— PROVIDED DATA —

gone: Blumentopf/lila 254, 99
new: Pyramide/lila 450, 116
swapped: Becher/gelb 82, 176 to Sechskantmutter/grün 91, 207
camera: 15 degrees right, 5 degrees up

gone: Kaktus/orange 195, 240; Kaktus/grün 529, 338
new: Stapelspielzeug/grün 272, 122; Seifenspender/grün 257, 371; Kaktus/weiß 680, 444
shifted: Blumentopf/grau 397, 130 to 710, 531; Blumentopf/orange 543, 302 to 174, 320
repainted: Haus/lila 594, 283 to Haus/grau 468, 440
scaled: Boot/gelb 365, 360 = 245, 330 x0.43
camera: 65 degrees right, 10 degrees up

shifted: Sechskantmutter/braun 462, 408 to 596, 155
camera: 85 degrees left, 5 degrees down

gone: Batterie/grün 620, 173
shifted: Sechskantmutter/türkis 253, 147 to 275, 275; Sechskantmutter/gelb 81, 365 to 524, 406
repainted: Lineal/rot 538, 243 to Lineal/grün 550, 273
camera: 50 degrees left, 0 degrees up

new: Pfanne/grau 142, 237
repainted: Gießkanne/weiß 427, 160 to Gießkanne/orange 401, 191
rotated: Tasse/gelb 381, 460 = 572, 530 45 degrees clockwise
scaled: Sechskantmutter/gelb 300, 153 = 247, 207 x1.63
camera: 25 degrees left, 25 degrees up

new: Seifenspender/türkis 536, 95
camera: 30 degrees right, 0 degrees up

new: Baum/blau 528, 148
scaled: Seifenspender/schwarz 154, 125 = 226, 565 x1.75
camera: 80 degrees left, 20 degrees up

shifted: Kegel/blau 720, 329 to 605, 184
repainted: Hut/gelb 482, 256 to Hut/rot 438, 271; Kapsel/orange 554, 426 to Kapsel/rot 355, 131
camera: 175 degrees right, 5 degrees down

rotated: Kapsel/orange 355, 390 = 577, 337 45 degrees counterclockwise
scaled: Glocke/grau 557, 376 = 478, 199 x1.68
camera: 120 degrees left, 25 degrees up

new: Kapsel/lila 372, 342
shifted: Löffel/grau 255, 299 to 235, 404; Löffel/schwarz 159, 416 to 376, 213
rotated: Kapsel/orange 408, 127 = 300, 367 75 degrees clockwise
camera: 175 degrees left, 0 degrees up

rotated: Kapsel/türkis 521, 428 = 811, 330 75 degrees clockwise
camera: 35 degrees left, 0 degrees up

— PROBLEM STATEMENT —
The answer must be a single number: the count of lines in the listing that hold the word "grau".

— RESULT OF THE EXERCISE —
5